* **Your instructions**
Below are entries; copy exactly the lines from the one with "none -> black plate G6:H7 level 1" through the one with "none -> pink cone M4 level 1", both included, and leave out the rest.

──────── Supplied material

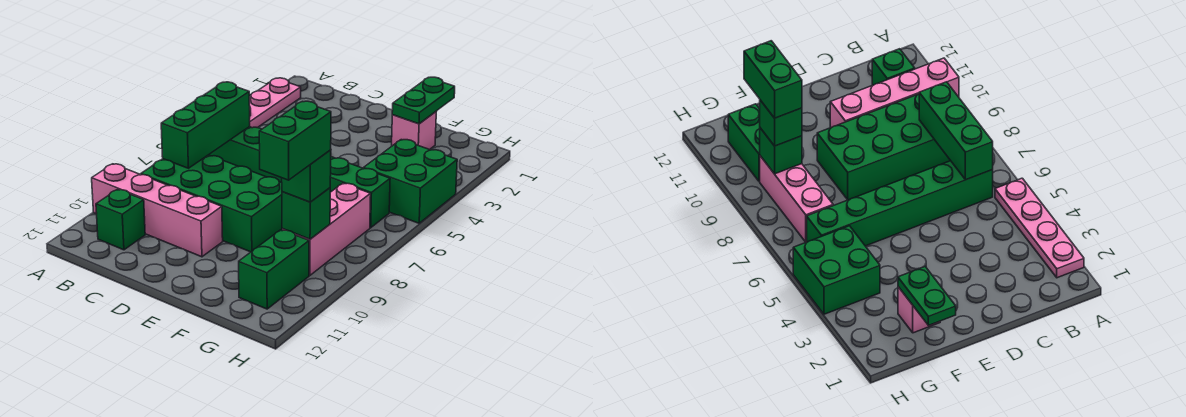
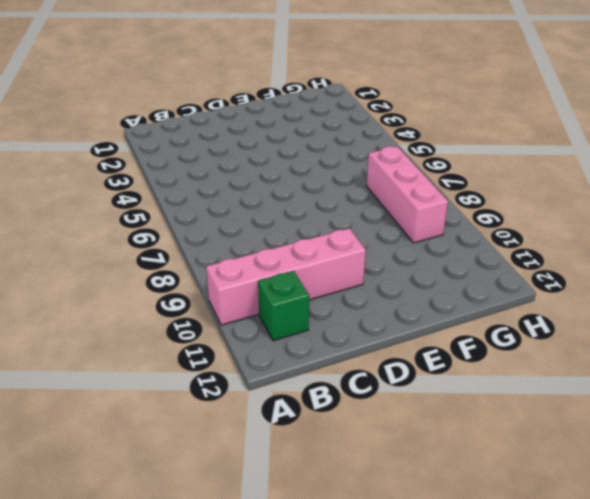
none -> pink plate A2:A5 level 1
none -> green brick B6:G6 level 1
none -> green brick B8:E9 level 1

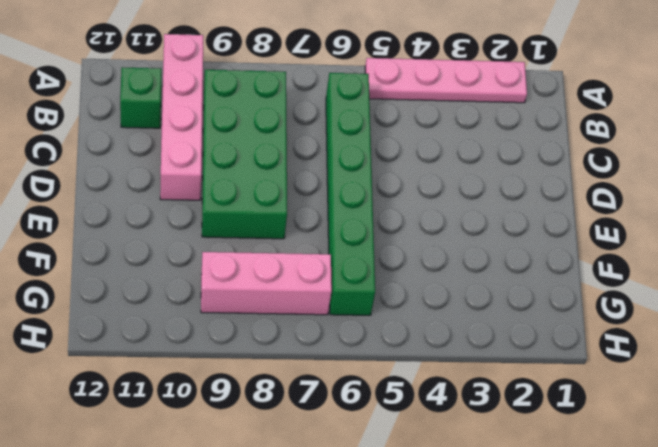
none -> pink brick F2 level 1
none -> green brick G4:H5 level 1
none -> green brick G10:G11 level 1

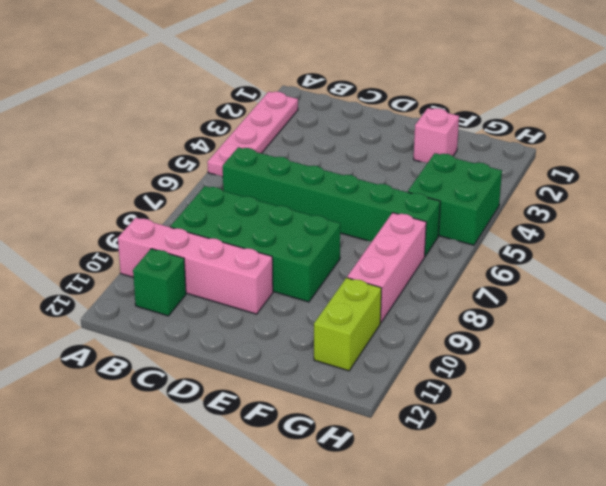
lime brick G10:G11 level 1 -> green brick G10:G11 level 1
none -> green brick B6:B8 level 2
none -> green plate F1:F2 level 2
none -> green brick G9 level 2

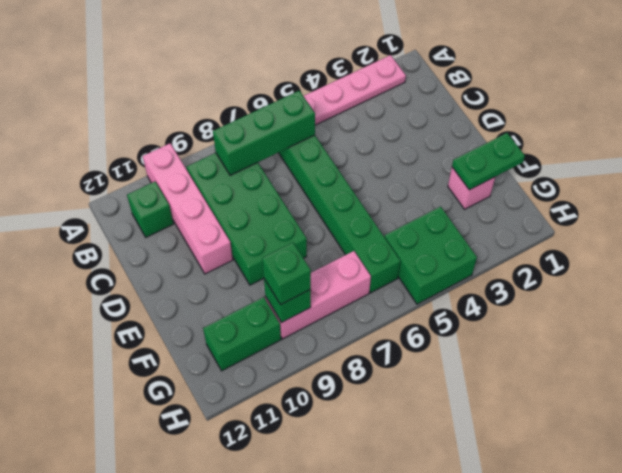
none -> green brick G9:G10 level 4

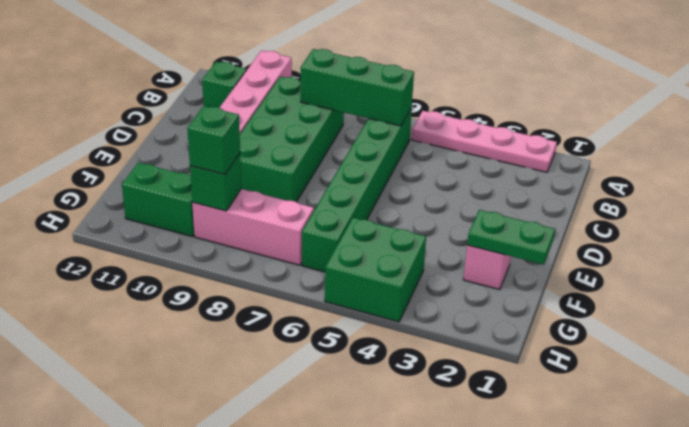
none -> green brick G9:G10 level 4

────────────────
──────── Supplied material

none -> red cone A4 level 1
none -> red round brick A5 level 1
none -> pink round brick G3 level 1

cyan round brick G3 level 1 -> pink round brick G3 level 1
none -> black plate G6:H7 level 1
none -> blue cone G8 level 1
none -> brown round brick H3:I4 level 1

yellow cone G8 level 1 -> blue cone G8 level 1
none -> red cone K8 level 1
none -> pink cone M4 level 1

────────────────

* **Response**
none -> black plate G6:H7 level 1
none -> blue cone G8 level 1
none -> brown round brick H3:I4 level 1

yellow cone G8 level 1 -> blue cone G8 level 1
none -> red cone K8 level 1
none -> pink cone M4 level 1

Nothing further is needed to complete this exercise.